● Prompt
Pull out every line of the listing that contains the word "with".

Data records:
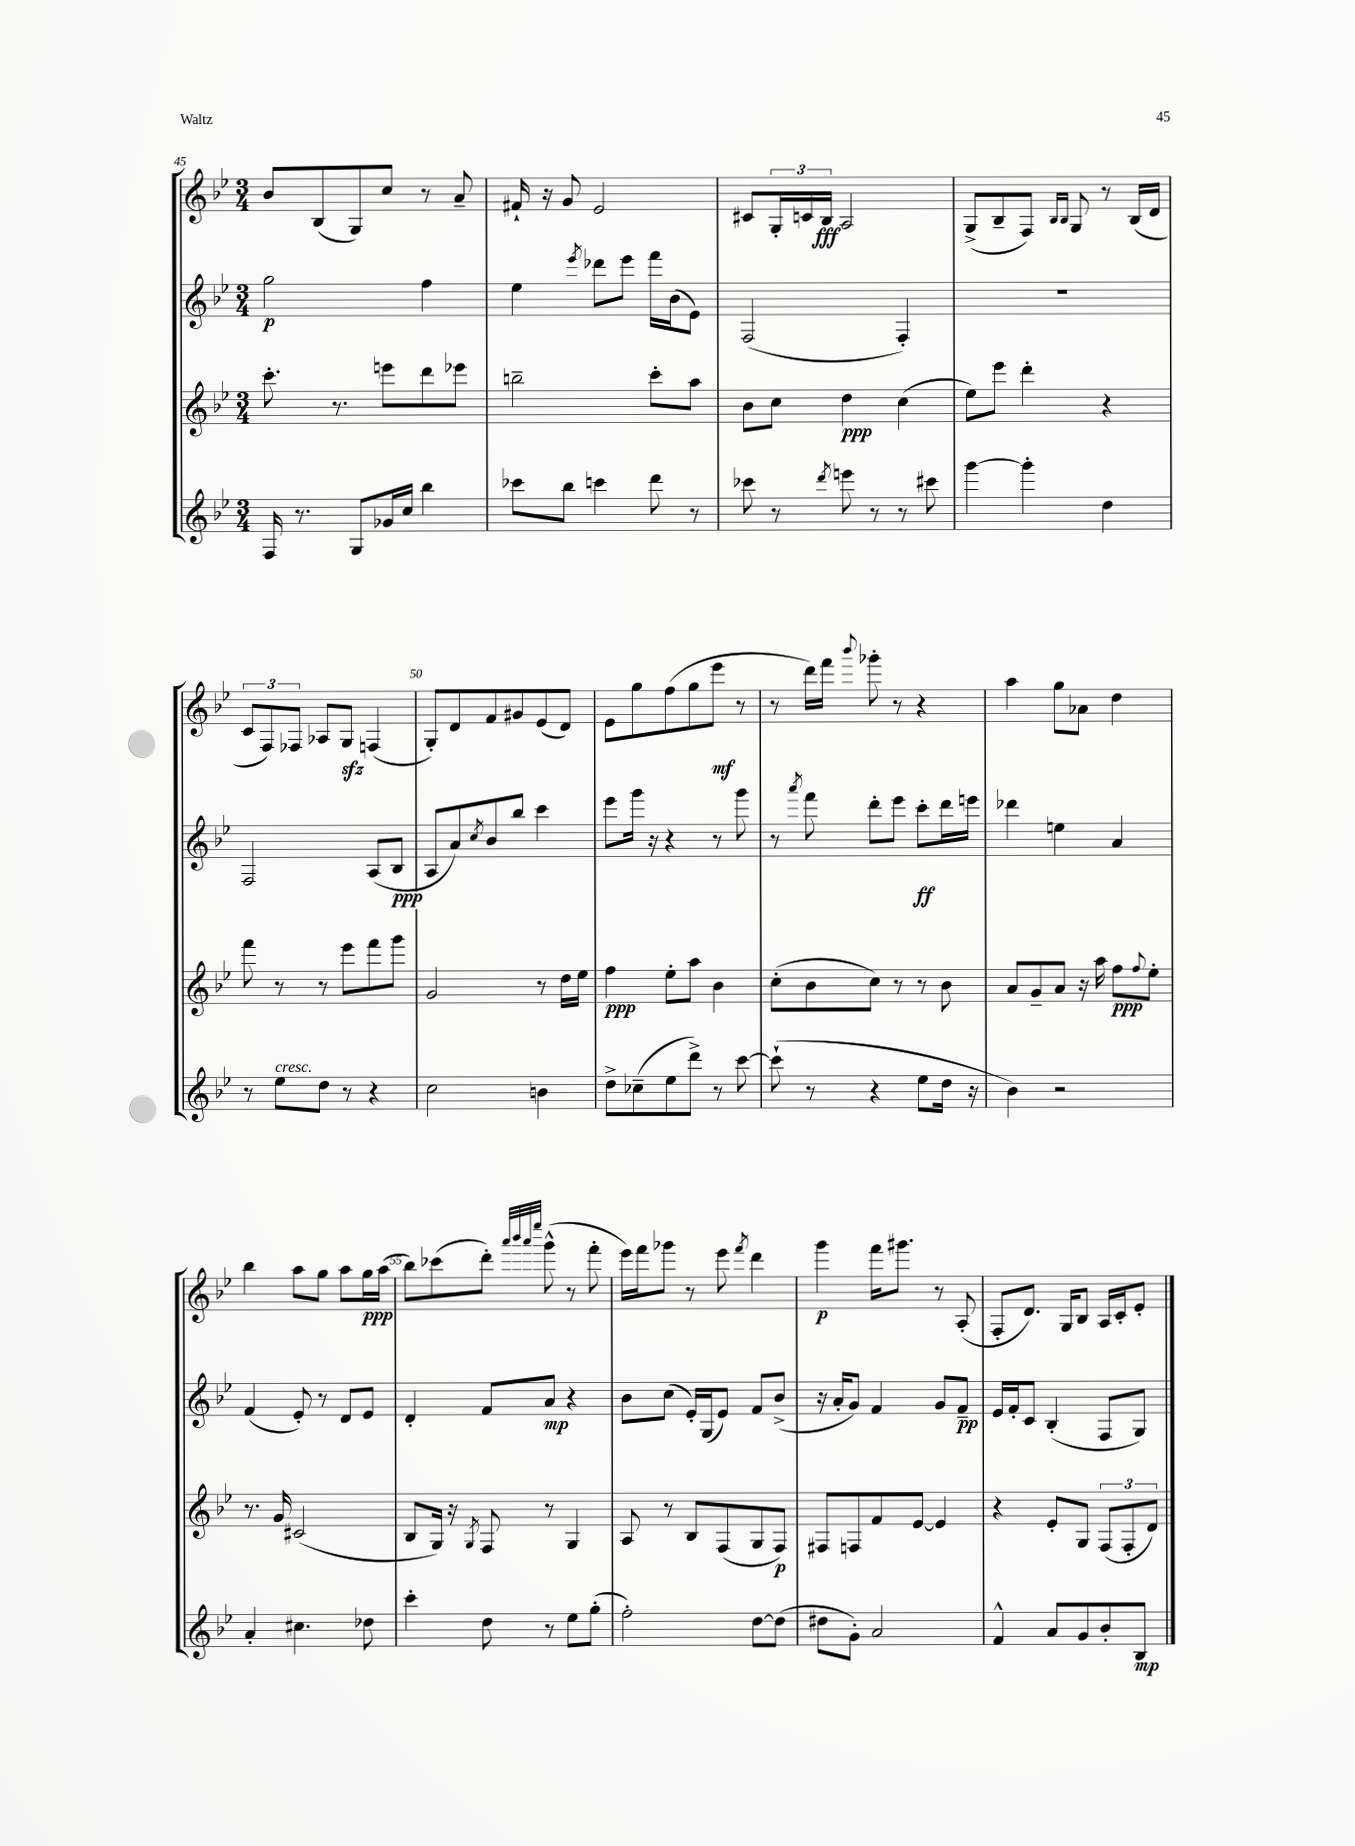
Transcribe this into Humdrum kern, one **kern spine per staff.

**kern	**kern	**kern	**kern
*staff4	*staff3	*staff2	*staff1
*clefG2	*clefG2	*clefG2	*clefG2
*k[b-e-]	*k[b-e-]	*k[b-e-]	*k[b-e-]
*M3/4	*M3/4	*M3/4	*M3/4
16F/	8.ccc'\	2gg\	8b-/L
8.r	.	.	.
.	.	.	(8B-/
.	8.r	.	.
8G/L	.	.	8G/)
16g-/L	8eee\L	.	8cc/J
16cc/JJ	.	.	.
4bb-\	8ddd\	4ff\	8r
.	8eee-\J	.	8a~/
=	=	=	=
8ccc-\L	2bb~\	4ee-\	16f#`/
.	.	.	16r
8bb-\J	.	.	8g/
.	.	8qeee-/	.
4ccc\	.	8ddd-\L	2e-/
.	.	8eee-\J	.
8ddd\	8ccc'\L	16fff\LL	.
.	.	(16b-\J	.
8r	8aa\J	8e-\J)	.
=	=	=	=
8ccc-\	8b-\L	(2F/	8c#/L
8r	8cc\J	.	24G'/L
.	.	.	24c/
.	.	.	24B-/JJ
8qddd/	.	.	.
8eee\	4dd\	.	2A/
8r	.	.	.
8r	(4cc\	4F'/)	.
8ccc#\	.	.	.
=	=	=	=
[4ggg\	8ee-\L)	2.r	(8G^/L
.	8eee-\J	.	8B-~/
4ggg'\]	4ddd'\	.	8F/J)
.	.	.	16qqB-/LL
.	.	.	16qqB-/JJ
.	.	.	8G/
4dd\	4r	.	8r
.	.	.	(16B-/LL
.	.	.	16d/JJ
=	=	=	=
8r	8fff\	2F/	12c/L
.	.	.	12F/)
8ee-\L	8r	.	.
.	.	.	12F-/J
8dd\J	8r	.	8A-/L
8r	8eee-\L	.	8G/J
4r	8fff\	(8A/L	(4F/
.	8ggg\J	8B-/J	.
=	=	=	=
2cc\	2g/	8A/L	8G'/L)
.	.	8a/)	8d/
.	.	8qcc/	.
.	.	8b-/	8f/
.	.	8bb-/J	8g#/
4b\	8r	4ccc\	(8e-/
.	16dd\LL	.	8d/J)
.	16ee-\JJ	.	.
=	=	=	=
8dd^\L	4ff\	8eee-\L	8e-\L
(8cc-~\	.	16ggg\Jk	8gg\
.	.	16r	.
8ee-\	8ee-'\L	4r	(8ff\
8ddd^\J)	8aa\J	.	8gg\
8r	4b-\	8r	8eee-\J
[8ccc\	.	8ggg\	8r
=	=	=	=
(8ccc`\]	(8cc'\L	8r	8r
.	.	8qaaa/	.
8r	8b-\	8fff\	16ddd\LL)
.	.	.	16fff\JJ
.	.	.	8qqbbb-/
4r	8cc\J)	8ddd'\L	8ggg-'\
.	8r	8eee-\J	8r
8ee-\L	8r	8ccc'\L	4r
16dd\Jk	8b-\	16ddd\L	.
16r	.	16eee\JJ	.
=	=	=	=
4b-\)	8a/L	4ddd-\	4aa\
.	8g~/	.	.
2r	8a/J	4ee\	8gg\L
.	16r	.	8a-\J
.	16aa\	.	.
.	8ff\L	4a/	4dd\
.	8qqff/	.	.
.	8ee-'\J	.	.
=	=	=	=
4a'/	8.r	(4f/	4bb-\
.	16g/	.	.
4.cc#\	(2c#/	8e-'/)	8aa\L
.	.	8r	8gg\J
.	.	8d/L	8aa\L
8dd-\	.	8e-/J	16gg\L
.	.	.	(16aa\JJ
=	=	=	=
4ccc'\	8B-/L	4d'/	8bb-\L)
.	16G/Jk)	.	(8ccc-\
.	16r	.	.
.	8qG/	.	.
8dd\	8F/	8f/L	8ddd'\J)
.	.	.	32qqaaa/LLL
.	.	.	32qqbbb-/
.	.	.	32qqaaa/
.	.	.	32qqeeee-/JJJ
8r	8r	8a/J	(8ggg^^\
8ee-\L	4G/	4r	8r
(8gg'\J	.	.	8fff'\
=	=	=	=
2ff'\)	8A/	8b-\L	16eee-\LL)
.	.	.	16fff\J
.	8r	(8cc\J	8ggg-\J
.	8B-/L	16e-'/LL)	8r
.	.	(16G/J	.
.	(8F/	8e-/J)	8eee-\
.	.	.	8qfff/
[8dd\L	8G/	8f/L	4ddd\
(8dd\]J	8F/J)	(8b-^/J	.
=	=	=	=
8dd#\L	8F#/L	16r	4ggg\
.	.	16a'/LK	.
8g'\J)	8F/	8g/J)	.
2a/	8f/	4f/	16fff\LK
.	.	.	8.ggg#\J
.	[8e-/J	.	.
.	4e-/]	8g/L	8r
.	.	8f~/J	(8A'/
=	=	=	=
4f^^/	4r	16e-/LL	8F'/L
.	.	16f'/J	.
.	.	8c/J	8.d/J)
8a/L	8e-'/L	(4B-'/	.
.	.	.	16G/LK
8g/	8G/J	.	8B-/J
8b-'/	(12F/L	8F/L	16A/LL
.	.	.	16c'/J
.	12F'/	.	.
8B-/J	.	8G/J)	8e-'/J
.	12d/J)	.	.
==	==	==	==
*-	*-	*-	*-
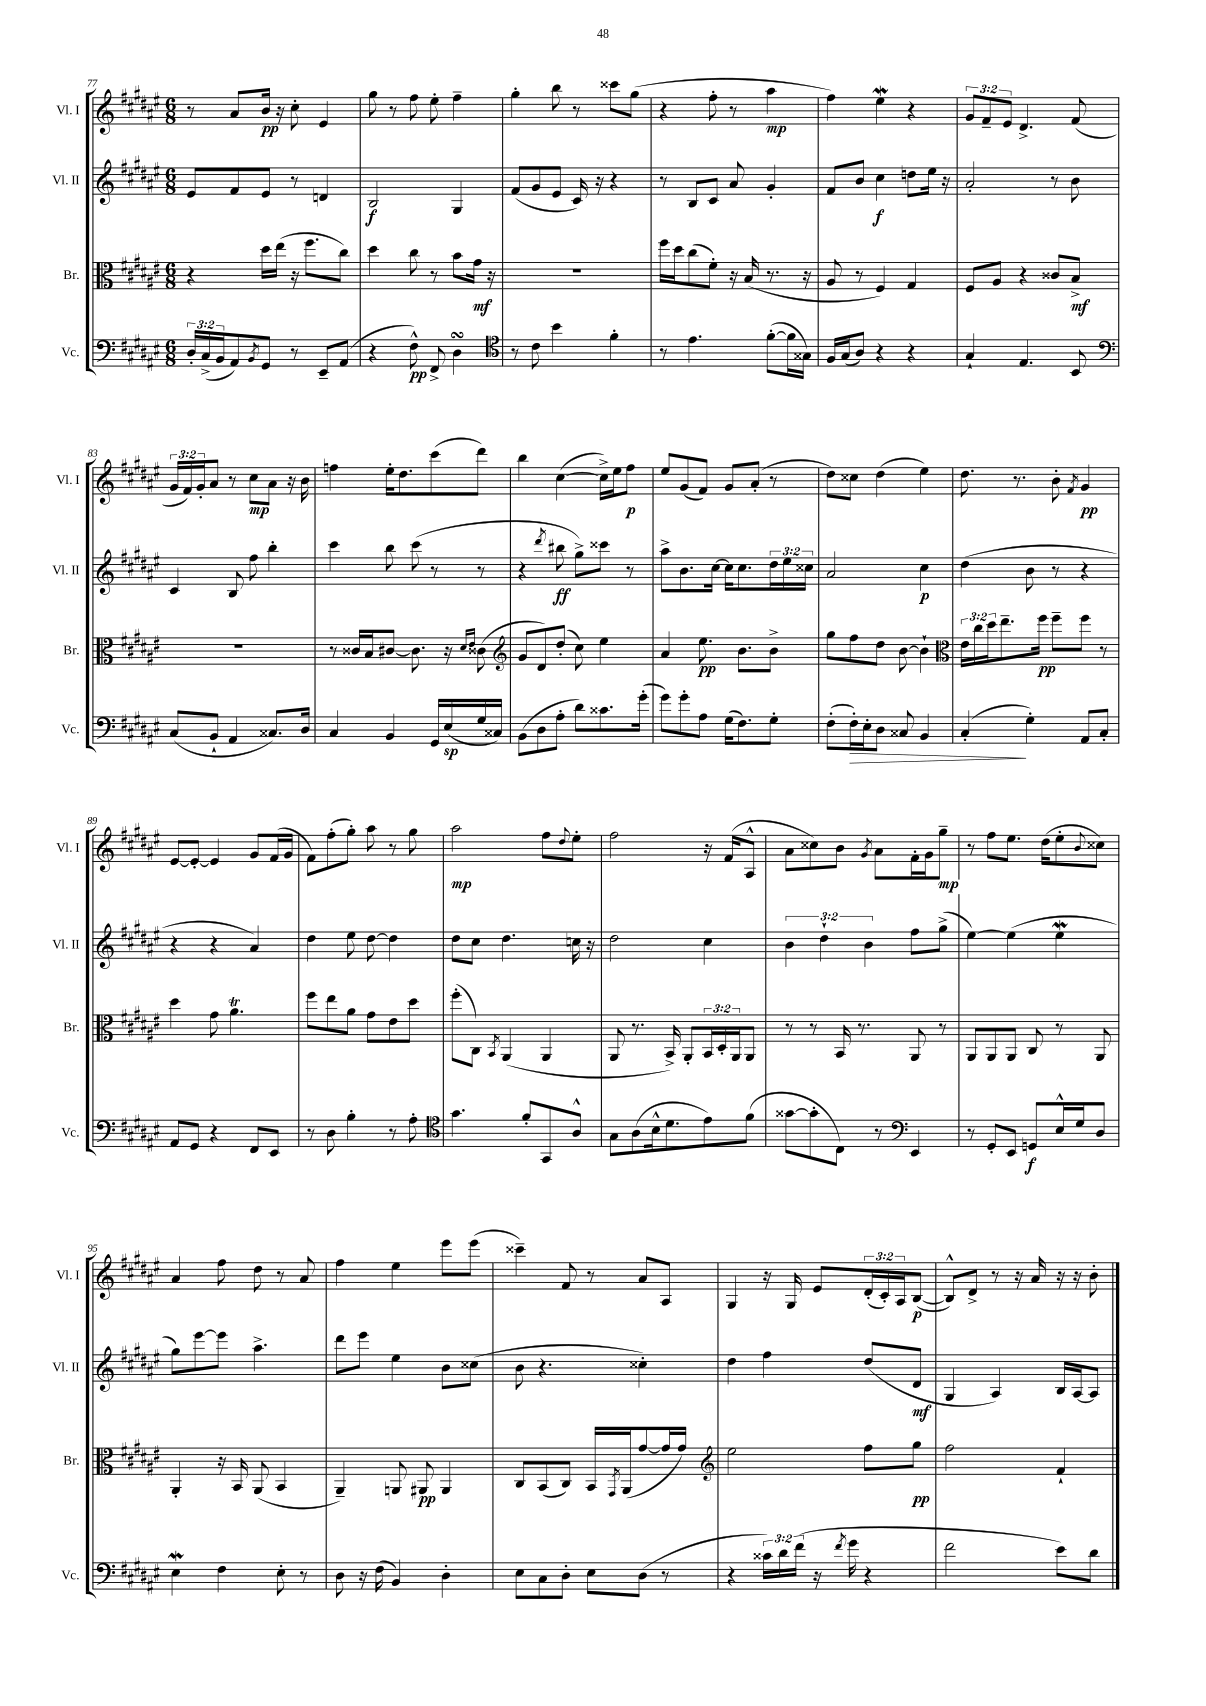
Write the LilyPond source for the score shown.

<<
\new StaffGroup <<
\new Staff = "s0" \with { instrumentName = "Vl. I" shortInstrumentName = "Vl. I" } {
    \clef treble \key fis \major \numericTimeSignature \time 6/8 \override Staff.TupletNumber.text = #tuplet-number::calc-fraction-text
    r8 ais'8 b'16\pp r16 cis''8-. eis'4 |
    gis''8 r8 fis''8 eis''8-. fis''4-- |
    gis''4-. b''8 r8 cisis'''8 gis''8( |
    r4 fis''8-. r8 ais''4\mp |
    fis''4) eis''4\mordent r4 |
    \tuplet 3/2 { gis'8 fis'8-- eis'8 } dis'4.-> fis'8( |
    \tuplet 3/2 { gis'16 fis'16) gis'16-. } ais'8 r8 cis''8\mp ais'8 r16 b'16 |
    f''4 eis''16-. dis''8. cis'''8( dis'''8) |
    b''4 cis''4~( cis''16->) eis''16 fis''8\p |
    eis''8 gis'8( fis'8) gis'8 ais'8-.( r8 |
    dis''8) cisis''8 dis''4( eis''4) |
    dis''8. r8. b'8-. \acciaccatura { fis'8 } gis'4\pp |
    eis'8~ eis'8~-. eis'4 gis'8 fis'16( gis'16 |
    fis'8) fis''8-.( gis''8-.) ais''8 r8 gis''8 |
    ais''2\mp fis''8 \appoggiatura { dis''8 } eis''8-. |
    fis''2 r16 fis'16( ais8-^ |
    ais'8 cisis''8) b'8 \acciaccatura { gis'8 } ais'8 fis'16-. gis'16 gis''8--\mp |
    r8 fis''8 eis''8. dis''16( eis''8-. \appoggiatura { b'8 } cisis''8) |
    ais'4 fis''8 dis''8 r8 ais'8 |
    fis''4 eis''4 eis'''8 eis'''8( |
    cisis'''4--) fis'8 r8 ais'8 ais8 |
    gis4 r16 gis16 eis'8 \tuplet 3/2 { dis'16-.( cis'16-.) ais16 } b8~\p( |
    b8-^) dis'8-> r8 r16 ais'16 r16 r16 b'8-. \bar "|." |
}
\new Staff = "s1" \with { instrumentName = "Vl. II" shortInstrumentName = "Vl. II" } {
    \clef treble \key fis \major \numericTimeSignature \time 6/8 \override Staff.TupletNumber.text = #tuplet-number::calc-fraction-text
    eis'8 fis'8 eis'8 r8 d'4 |
    b2\f gis4 |
    fis'8( gis'8 eis'8 cis'16) r16 r4 |
    r8 b8 cis'8 ais'8 gis'4-. |
    fis'8 b'8 cis''4\f d''8 eis''16 r16 |
    ais'2-. r8 b'8 |
    cis'4 b8 fis''8 b''4-. |
    cis'''4 b''8 cis'''8( r8 r8 |
    r4 \acciaccatura { dis'''8 } bis''8\ff gis''8->) cisis'''8 r8 |
    ais''8-> b'8. cis''16~ cis''16 cis''8. \tuplet 3/2 { dis''16 eis''16 cisis''16 } |
    ais'2 cis''4\p |
    dis''4( b'8 r8 r4 |
    r4 r4 ais'4) |
    dis''4 eis''8 dis''8~ dis''4 |
    dis''8 cis''8 dis''4. c''16 r16 |
    dis''2 cis''4 |
    \tuplet 3/2 { b'4 dis''4-! b'4 } fis''8 gis''8->( |
    eis''4~) eis''4( eis''4\mordent |
    gis''8) eis'''8~ eis'''8 ais''4.-> |
    dis'''8 eis'''8 eis''4 b'8 cisis''8( |
    b'8 r4. cisis''4-.) |
    dis''4 fis''4 dis''8( dis'8\mf |
    gis4 ais4) b16 ais16~ ais8 \bar "|." |
}
\new Staff = "s2" \with { instrumentName = "Br." shortInstrumentName = "Br." } {
    \clef alto \key fis \major \numericTimeSignature \time 6/8 \override Staff.TupletNumber.text = #tuplet-number::calc-fraction-text
    r4 dis''16 eis''16( r16 fis''8. cis''8) |
    dis''4 cis''8 r8 b'8 gis'16\mf r16 |
    r2. |
    fis''16 dis''16 cis''8( fis'8-.) r16 b16( r8. r16 |
    ais8 r8 fis4) gis4 |
    fis8 ais8 r4 cisis'8 b8->\mf |
    R2. |
    r8 cisis'16 b16 cis'8~ cis'8. r16 \grace { dis'16 eis'16 } cisis'8( |
    \clef treble gis'8 dis'8) dis''8-.( cis''8) eis''4 |
    ais'4 eis''8.\pp b'8. b'8-> |
    gis''8 fis''8 dis''8 b'8~ b'4-! |
    \clef alto \tuplet 3/2 { eis'16 cis''16 dis''16 } eis''8.-- fis''16\pp fis''8-- fis''8 r8 |
    dis''4 gis'8 ais'4.\trill |
    fis''8 eis''8 ais'8 gis'8 eis'8 dis''8 |
    fis''8-.( cis8) \acciaccatura { b,8 } ais,4( ais,4 |
    ais,8 r8. b,16->) ais,8-. \tuplet 3/2 { b,16 dis16-. ais,16 } ais,8 |
    r8 r8 b,16 r8. ais,8 r8 |
    ais,8 ais,8 ais,8 cis8 r8 ais,8 |
    ais,4-. r16 b,16 ais,8( b,4 |
    ais,4--) a,8 ais,8\pp ais,4 |
    cis8 b,8( cis8) b,16 \acciaccatura { gis,8 } ais,16( gis'8~ gis'16 gis'16) |
    \clef treble eis''2 fis''8 gis''8\pp |
    fis''2 fis'4-! \bar "|." |
}
\new Staff = "s3" \with { instrumentName = "Vc." shortInstrumentName = "Vc." } {
    \clef bass \key fis \major \numericTimeSignature \time 6/8 \override Staff.TupletNumber.text = #tuplet-number::calc-fraction-text
    \tuplet 3/2 { dis16-. cis16->( b,16 } ais,8) \acciaccatura { b,8 } gis,8 r8 eis,8-- ais,8( |
    r4 fis8-^\pp) fis,8-> dis4\turn |
    \clef tenor r8 cis'8 b'4 fis'4-. |
    r8 eis'4. fis'8~-.( fis'16 gisis16) |
    fis16 gis16( ais8) r4 r4 |
    gis4-! eis4. b,8 |
    \clef bass cis8( b,8-! ais,4 cisis8.) dis16 |
    cis4 b,4 gis,16 eis16\sp( gis16 cisis16) |
    b,8( dis8 ais8-. dis'8) cisis'8. gis'16-.( |
    gis'8) gis'8-. ais8 gis16( fis8.) gis8-. |
    fis8-.( fis16-.\>) eis16-. dis8 cisis8 b,4 |
    cis4-.\!( gis4-.) ais,8 cis8-. |
    ais,8 gis,8 r4 fis,8 eis,8 |
    r8 dis8 b4-. r8 ais8-. |
    \clef tenor gis'4. fis'8-. gis,8 ais8-^ |
    gis8 ais8( b16-^ dis'8. eis'8) fis'8( |
    gisis'8~ gisis'8-. cis8) r8 \clef bass eis,4 |
    r8 gis,8-. eis,8 g,8\f eis16-^ gis16 dis8 |
    eis4\mordent fis4 eis8-. r8 |
    dis8 r16 fis16( b,4) dis4-. |
    eis8 cis8 dis8-. eis8 dis8( r8 |
    r4 \tuplet 3/2 { cisis'16) dis'16 fis'16( } r16 \acciaccatura { fis'8 } gis'16 r4 |
    fis'2 eis'8) dis'8 \bar "|." |
}
>>
>>
\layout { \context { \Score currentBarNumber = #77 } }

● Full output
\new Staff = "s0" \with { instrumentName = "Vl. I" shortInstrumentName = "Vl. I" } {
\new Staff = "s1" \with { instrumentName = "Vl. II" shortInstrumentName = "Vl. II" } {
\new Staff = "s2" \with { instrumentName = "Br." shortInstrumentName = "Br." } {
\new Staff = "s3" \with { instrumentName = "Vc." shortInstrumentName = "Vc." } {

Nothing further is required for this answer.